- **TRY IT**: The listing below should be reproduced precisely, except for its images.
[PROVIDED RECORDS Boundary: Start]
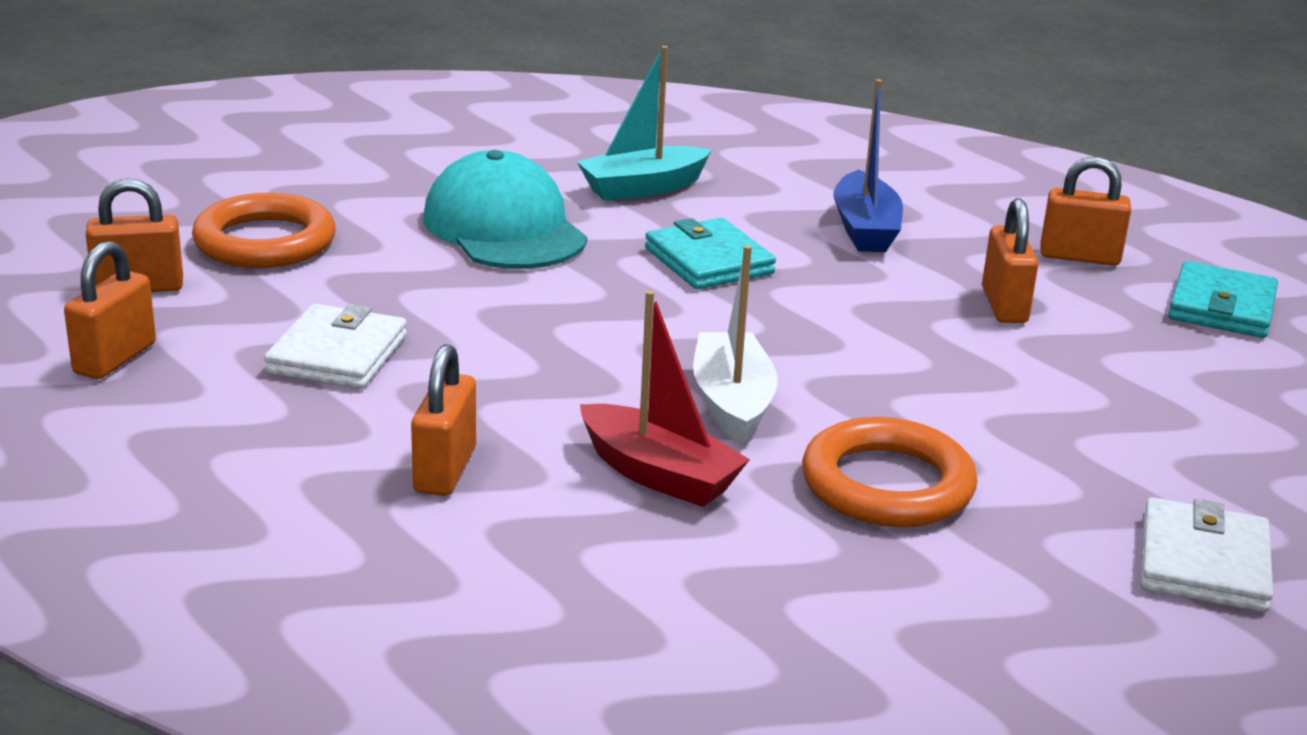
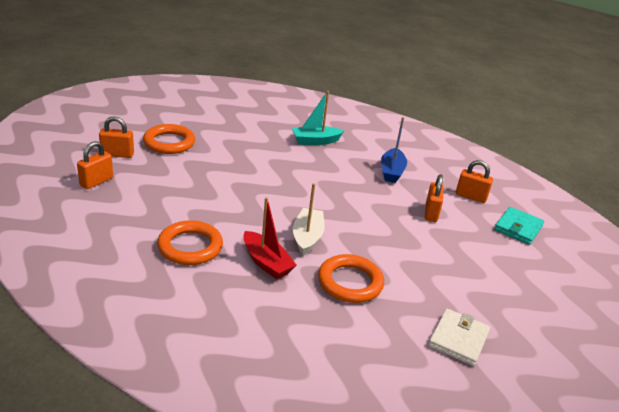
camera: 10 degrees right, 5 degrees up
(337, 354) = (174, 193): white wallet -> none
(445, 470) = (190, 247): orange padlock -> orange ring
(504, 228) = (257, 150): turquoise cap -> none
(709, 261) = (326, 176): turquoise wallet -> none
[PROVIDED RECORDS Boundary: End]
- **TASK RESPONSE**:
camera: 10 degrees right, 5 degrees up
(337, 354) = (174, 193): white wallet -> none
(445, 470) = (190, 247): orange padlock -> orange ring
(504, 228) = (257, 150): turquoise cap -> none
(709, 261) = (326, 176): turquoise wallet -> none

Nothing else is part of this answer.